Problem
Please retype the records below exactly, leaving out any pictures.

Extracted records
◇ ◇ ◇

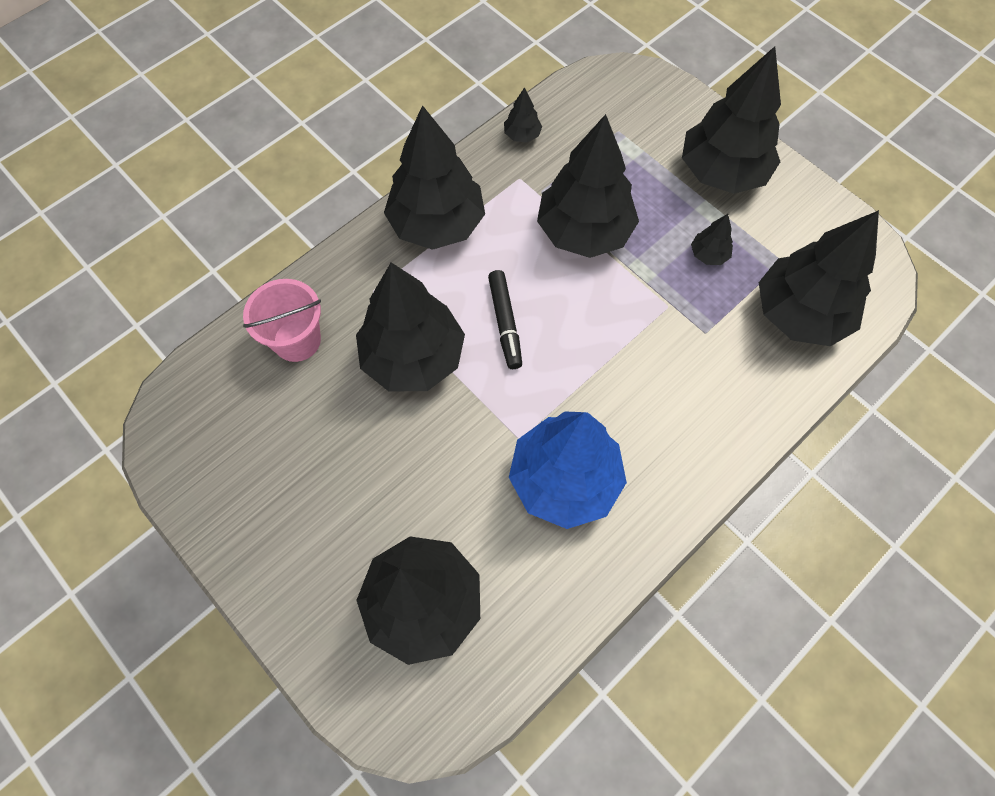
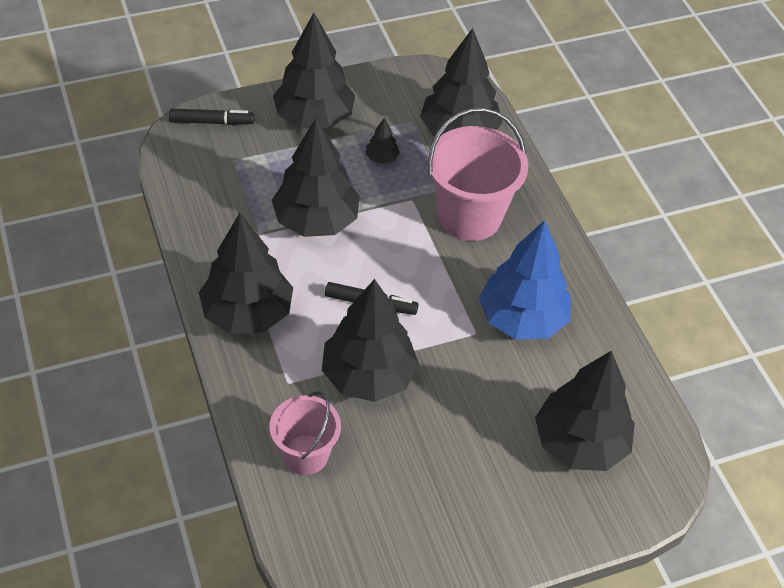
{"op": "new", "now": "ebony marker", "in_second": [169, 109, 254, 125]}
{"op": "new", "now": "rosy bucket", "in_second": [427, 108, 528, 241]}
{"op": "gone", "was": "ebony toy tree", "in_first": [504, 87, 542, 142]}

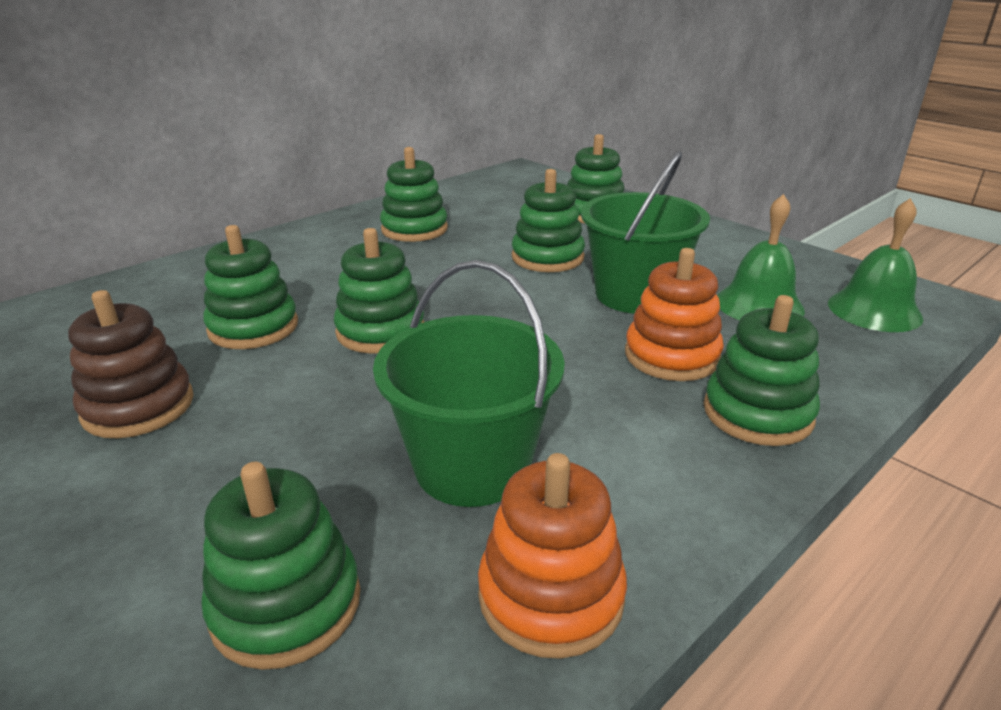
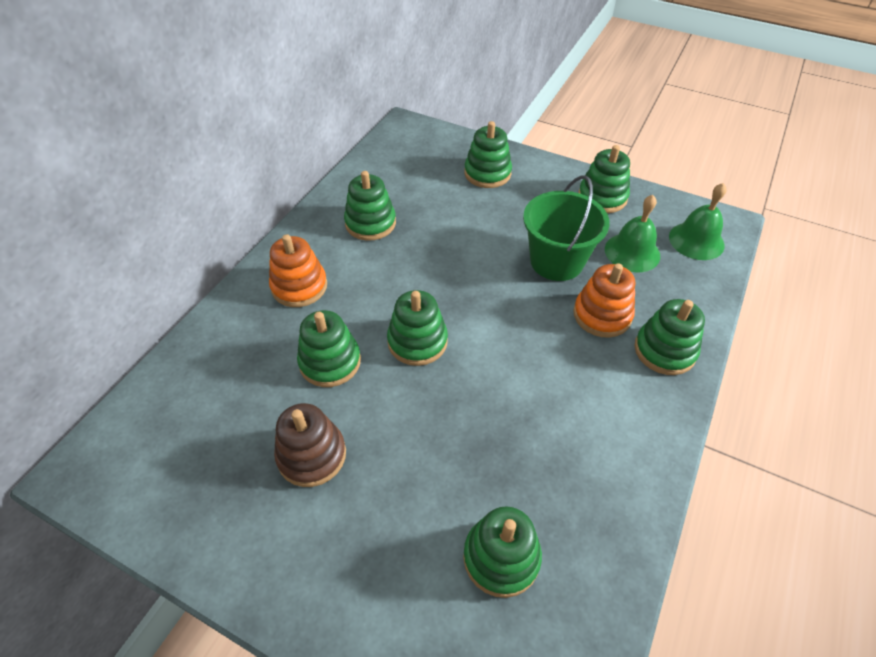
{"op": "shifted", "was": "orange ring stacker", "in_first": [478, 453, 627, 659], "in_second": [269, 234, 327, 307]}
{"op": "shifted", "was": "green ring stacker", "in_first": [512, 169, 585, 272], "in_second": [578, 145, 630, 213]}
{"op": "gone", "was": "green bucket", "in_first": [373, 260, 565, 507]}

◇ ◇ ◇

Exercise response
{"op": "new", "now": "ebony marker", "in_second": [169, 109, 254, 125]}
{"op": "new", "now": "rosy bucket", "in_second": [427, 108, 528, 241]}
{"op": "gone", "was": "ebony toy tree", "in_first": [504, 87, 542, 142]}

{"op": "shifted", "was": "orange ring stacker", "in_first": [478, 453, 627, 659], "in_second": [269, 234, 327, 307]}
{"op": "shifted", "was": "green ring stacker", "in_first": [512, 169, 585, 272], "in_second": [578, 145, 630, 213]}
{"op": "gone", "was": "green bucket", "in_first": [373, 260, 565, 507]}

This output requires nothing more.